» WORK ITEM: Output exactly the lines spanning from the line containing "pink wallet [312,357,377,410]" to the last line of the entries, inclusive.

%%

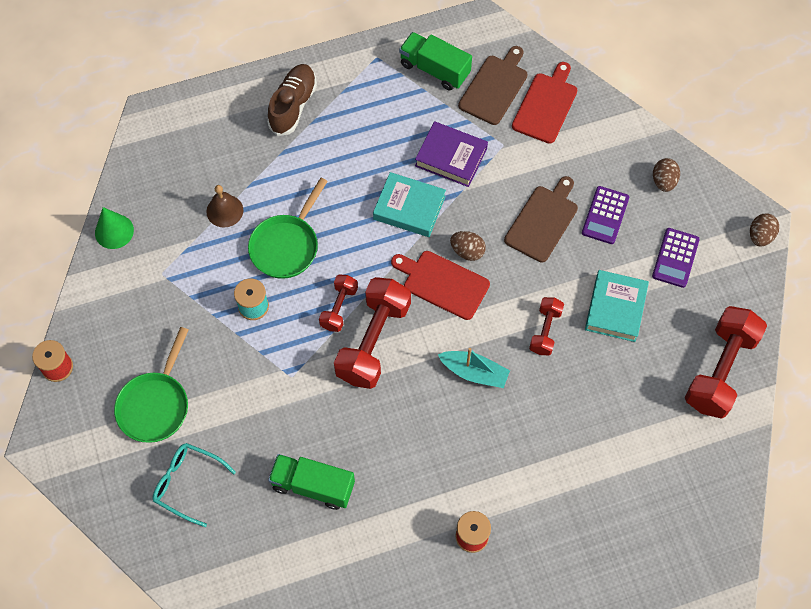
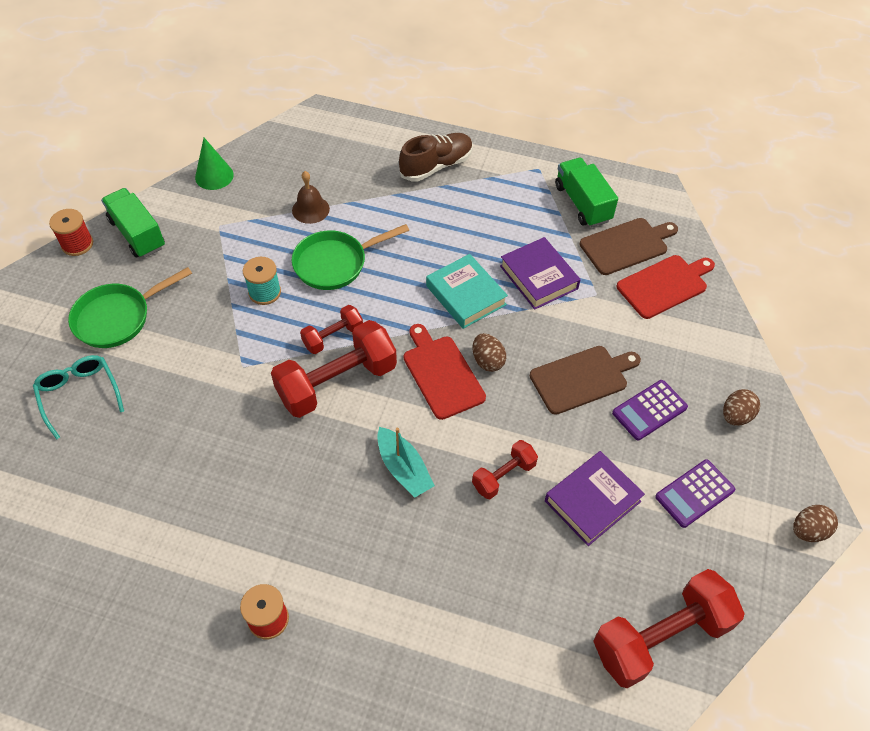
camera: 35 degrees right, 10 degrees down
green truck [268,454,355,510] -> green truck moved to [101,188,165,258]
turquoise book [585,270,649,342] -> purple book [545,451,645,546]

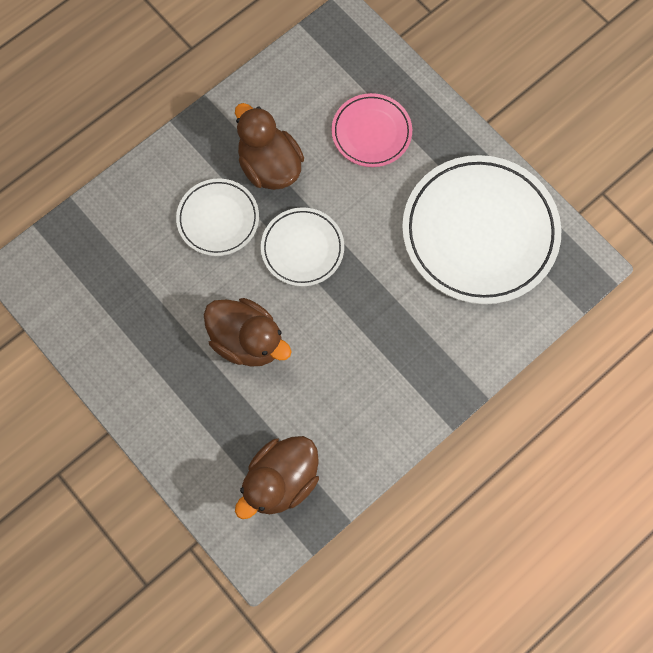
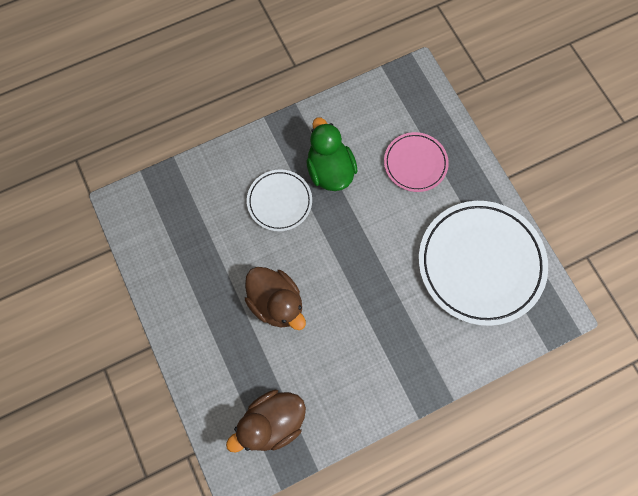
camera: 15 degrees right, 0 degrees up
brown duck [235,103,304,190] -> green duck [307,117,358,191]
white plate [261,207,344,286] -> none

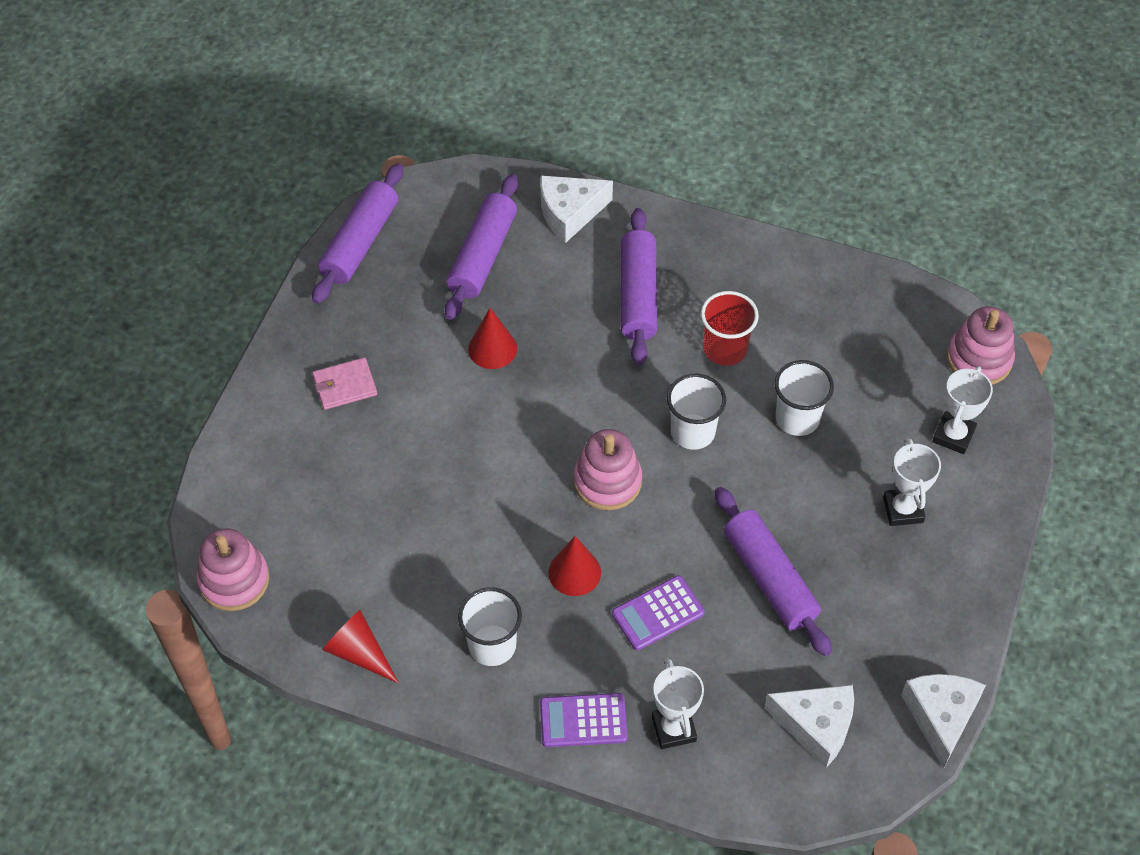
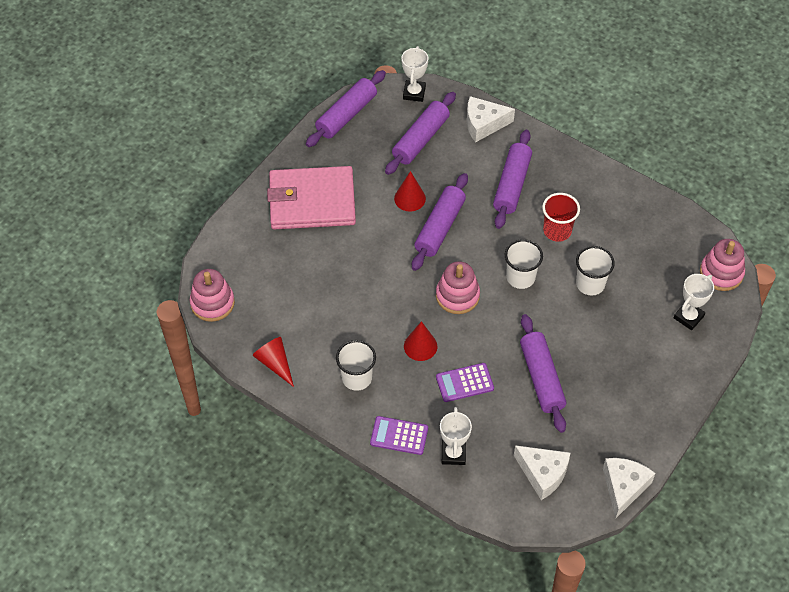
camera: 15 degrees right, 0 degrees up
pink wallet [312,357,377,410] -> pink wallet [267,166,356,229], size x2.35
white trophy [883,438,941,526] -> white trophy moved to [401,46,428,102]
none -> purple rolling pin [412,173,468,271]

%%

» RESULT:
pink wallet [312,357,377,410] -> pink wallet [267,166,356,229], size x2.35
white trophy [883,438,941,526] -> white trophy moved to [401,46,428,102]
none -> purple rolling pin [412,173,468,271]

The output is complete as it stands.